When you give the entries again, keep every word as it stands and drop the pictures.

═══ Extracted information

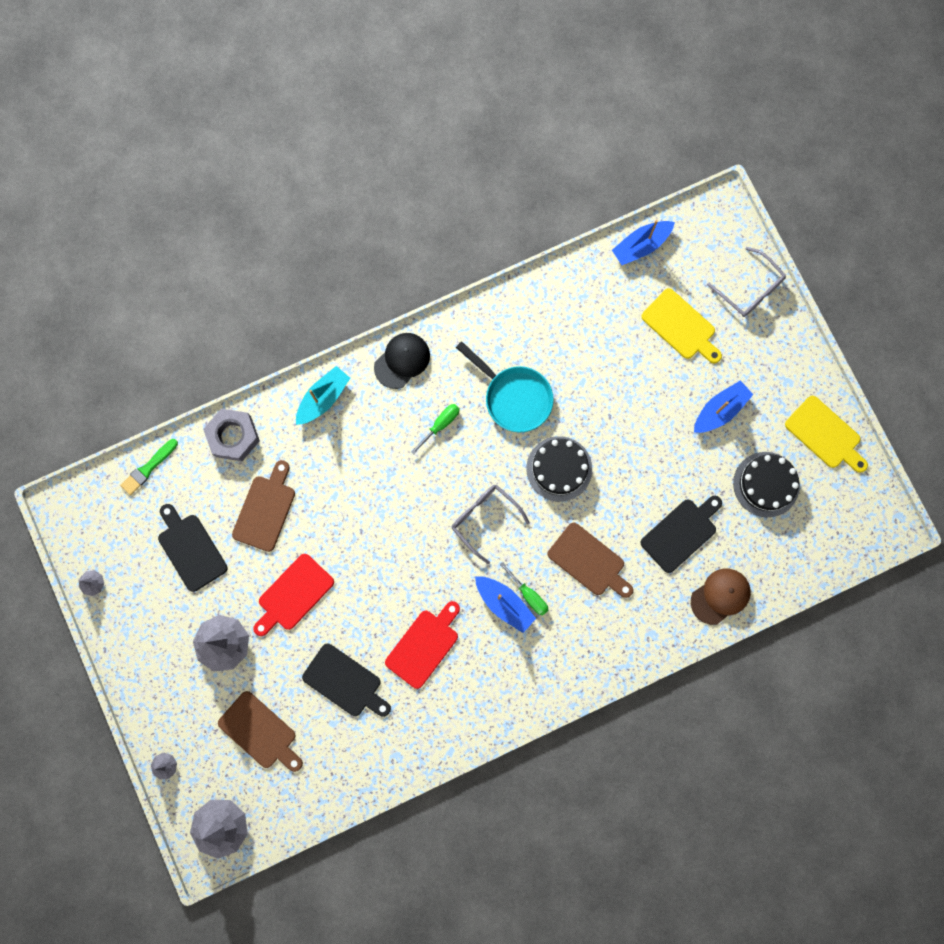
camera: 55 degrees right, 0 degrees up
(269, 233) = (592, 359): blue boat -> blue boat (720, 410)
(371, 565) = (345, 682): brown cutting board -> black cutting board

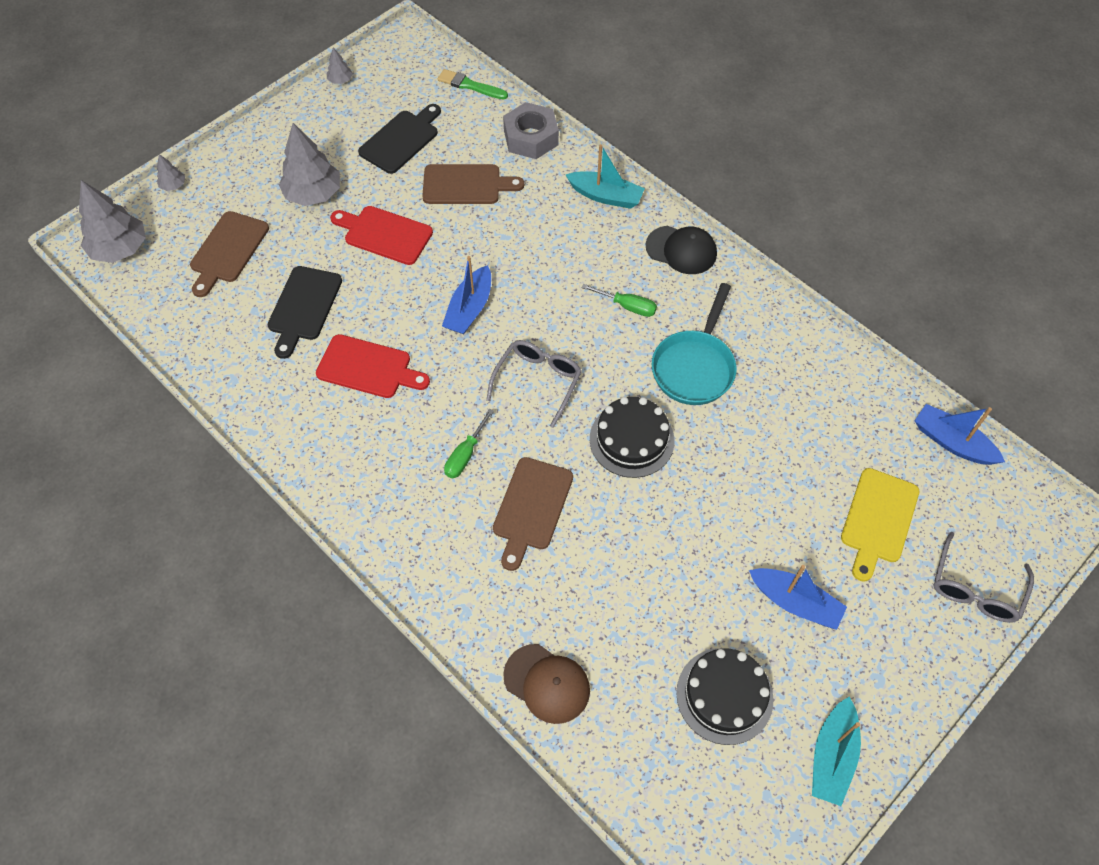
camera: 70 degrees right, 20 degrees down
(504, 604) = (445, 433): blue boat -> blue boat (469, 309)
(681, 533) = (611, 606): black cutting board -> none
(825, 435) = (832, 756): yellow cutting board -> turquoise boat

══════

# [Answer area]
camera: 55 degrees right, 0 degrees up
(269, 233) = (592, 359): blue boat -> blue boat (720, 410)
(371, 565) = (345, 682): brown cutting board -> black cutting board

camera: 70 degrees right, 20 degrees down
(504, 604) = (445, 433): blue boat -> blue boat (469, 309)
(681, 533) = (611, 606): black cutting board -> none
(825, 435) = (832, 756): yellow cutting board -> turquoise boat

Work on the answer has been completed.